(EXERCISE DIRECTIONS) The expected output is the line holding "spoon in blue <611" plus every line after it through the end of the listing, copied exactly.

═══ DATASET ENTRIES

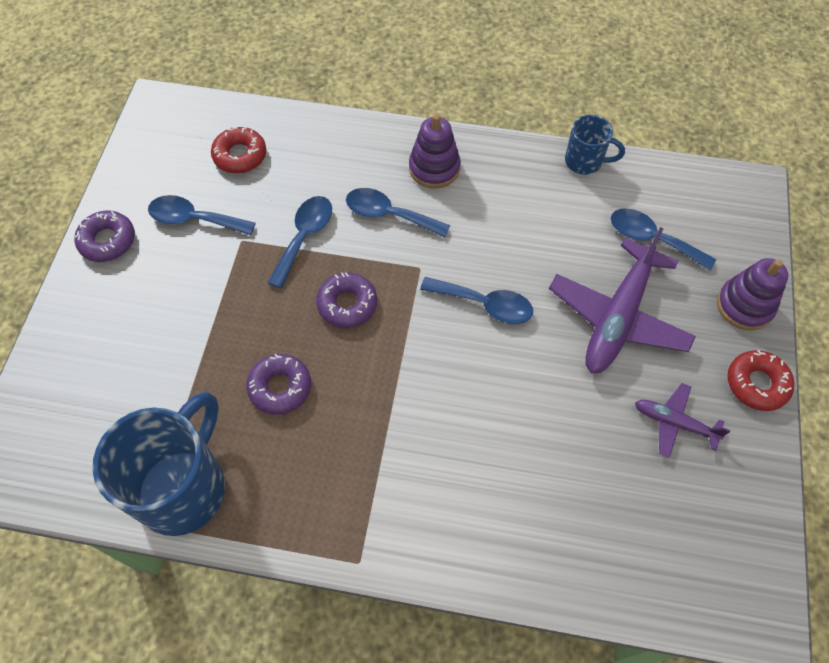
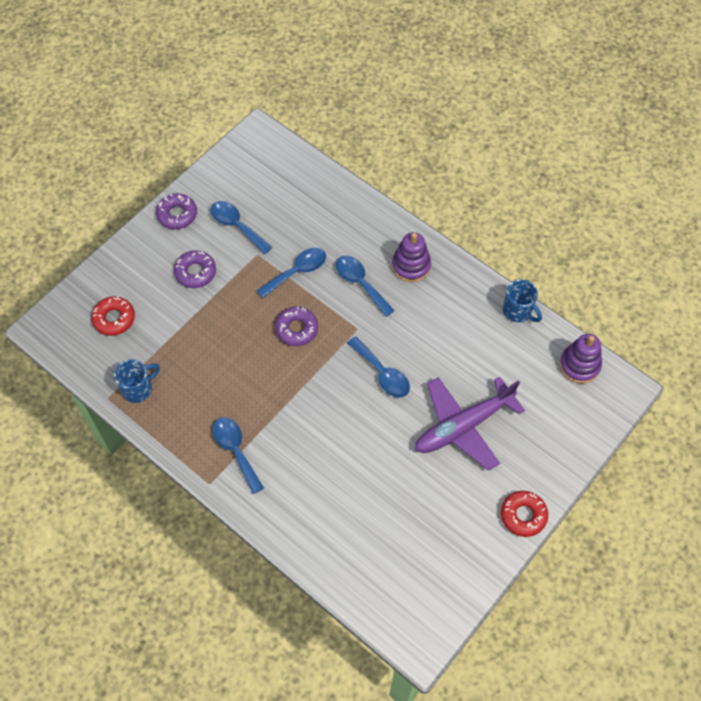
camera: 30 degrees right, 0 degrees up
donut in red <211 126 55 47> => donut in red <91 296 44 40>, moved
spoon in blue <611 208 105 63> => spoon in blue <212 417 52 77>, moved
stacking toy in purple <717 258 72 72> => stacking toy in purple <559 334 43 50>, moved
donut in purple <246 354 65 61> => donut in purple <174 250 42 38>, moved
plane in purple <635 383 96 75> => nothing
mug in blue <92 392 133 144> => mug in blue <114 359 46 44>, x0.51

══════

(ANSWER SECTION)
spoon in blue <611 208 105 63> => spoon in blue <212 417 52 77>, moved
stacking toy in purple <717 258 72 72> => stacking toy in purple <559 334 43 50>, moved
donut in purple <246 354 65 61> => donut in purple <174 250 42 38>, moved
plane in purple <635 383 96 75> => nothing
mug in blue <92 392 133 144> => mug in blue <114 359 46 44>, x0.51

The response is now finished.